TASK DIRECTIONS - Should pictures appear among the records, leave them out, and copy exactly only the lines from the first through the one with "U107: NAND (in", inclusive.

PROVIDED RECORDS -
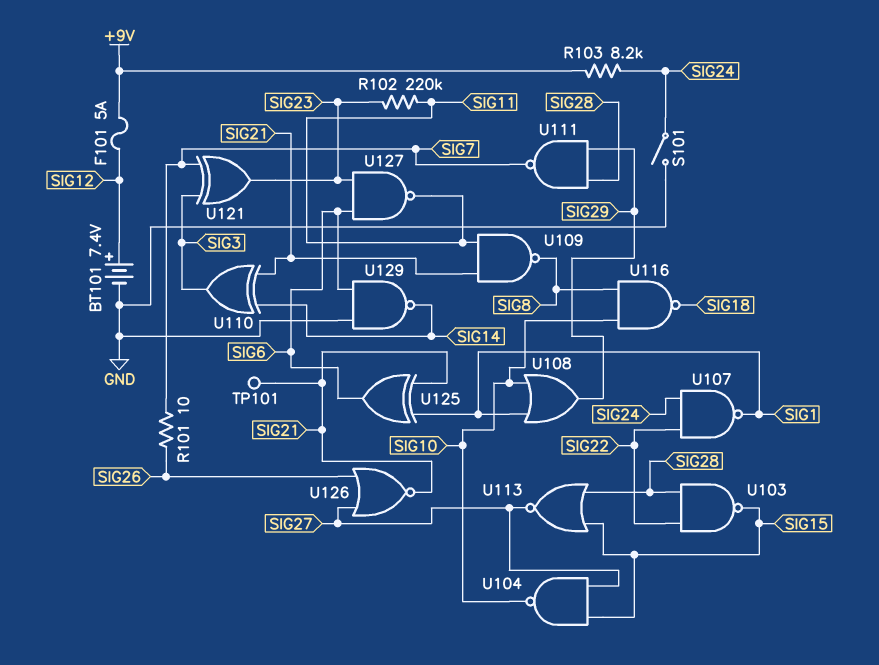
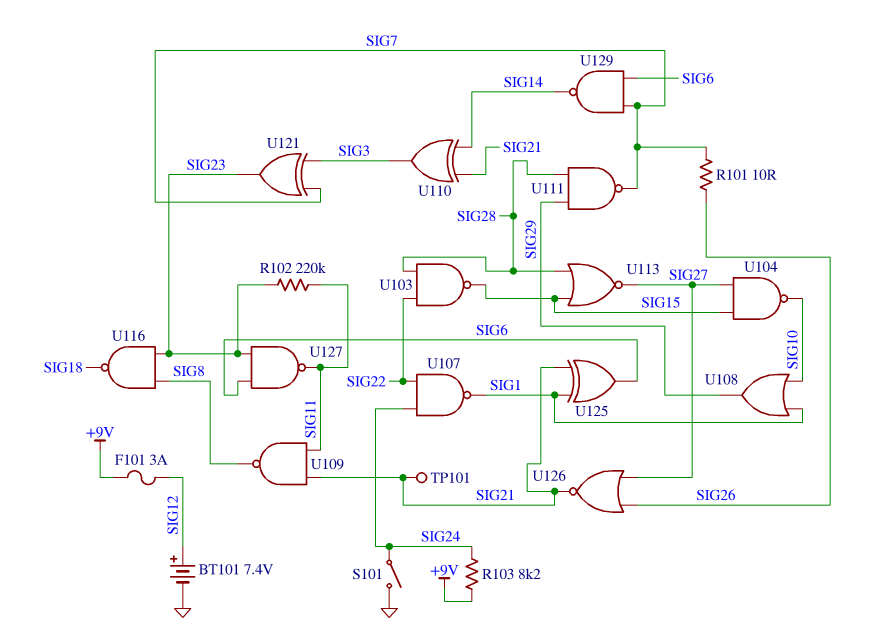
F101: 5A (+9V, SIG12) -> 3A (+9V, SIG12)
U116: NAND (in SIG8, in SIG10, out SIG18) -> NAND (in SIG8, in SIG23, out SIG18)
U129: NAND (in GND, in SIG6, out SIG14) -> NAND (in SIG6, in SIG7, out SIG14)

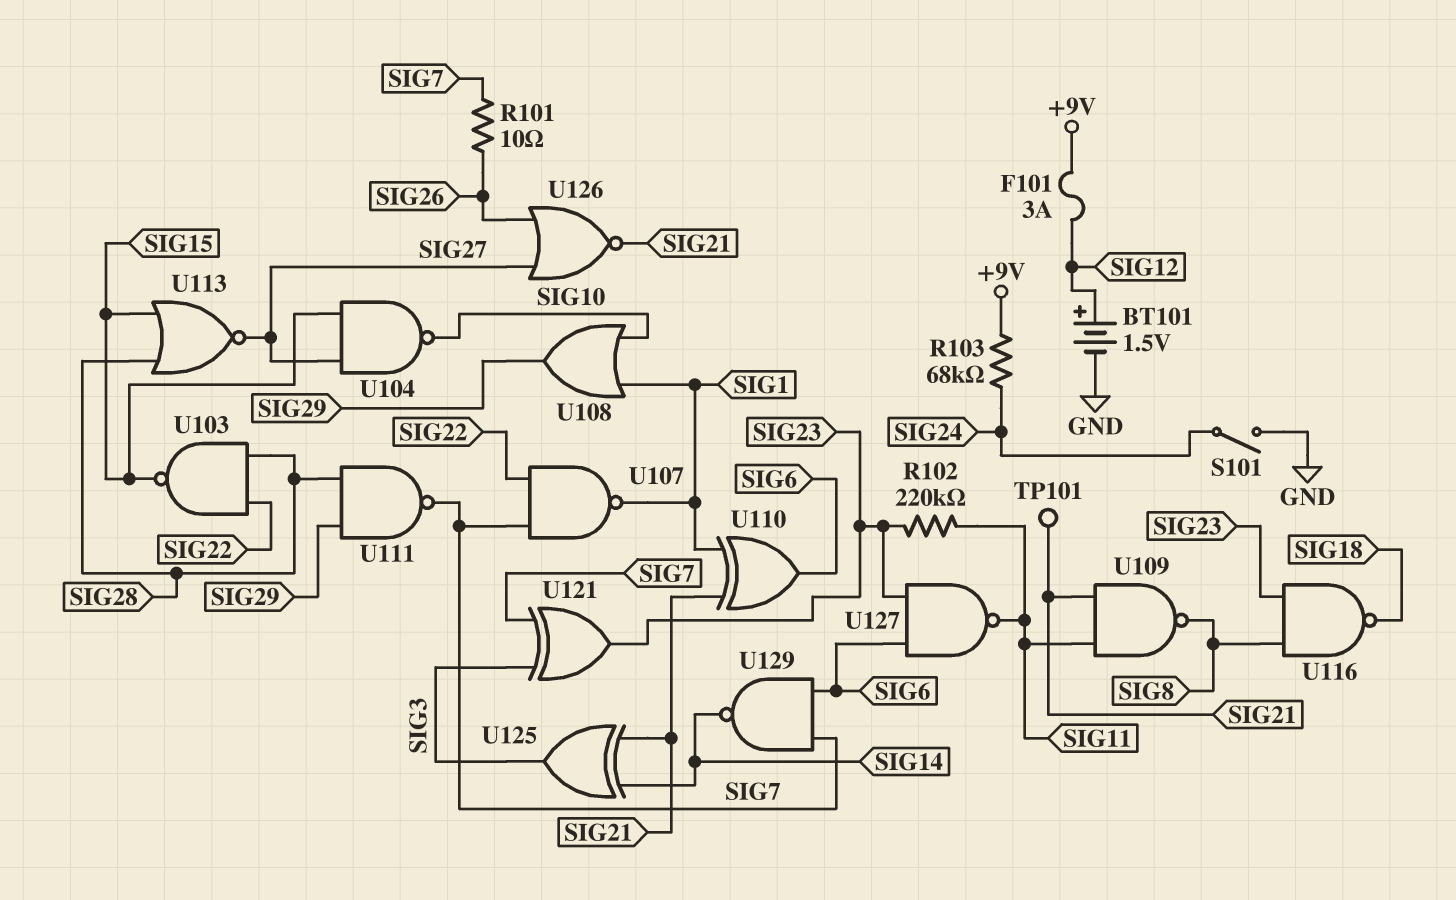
BT101: 7.4V (plus SIG12, minus GND) -> 1.5V (plus SIG12, minus GND)
R103: 8.2k (+9V, SIG24) -> 68k (+9V, SIG24)
U107: NAND (in SIG22, in SIG24, out SIG1) -> NAND (in SIG7, in SIG22, out SIG1)
U110: XOR (in SIG14, in SIG21, out SIG3) -> XOR (in SIG1, in SIG21, out SIG6)
U125: XOR (in SIG1, in SIG21, out SIG6) -> XOR (in SIG14, in SIG21, out SIG3)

RESULT FOR THIS EXERCISE -
F101: 5A (+9V, SIG12) -> 3A (+9V, SIG12)
U116: NAND (in SIG8, in SIG10, out SIG18) -> NAND (in SIG8, in SIG23, out SIG18)
U129: NAND (in GND, in SIG6, out SIG14) -> NAND (in SIG6, in SIG7, out SIG14)

BT101: 7.4V (plus SIG12, minus GND) -> 1.5V (plus SIG12, minus GND)
R103: 8.2k (+9V, SIG24) -> 68k (+9V, SIG24)
U107: NAND (in SIG22, in SIG24, out SIG1) -> NAND (in SIG7, in SIG22, out SIG1)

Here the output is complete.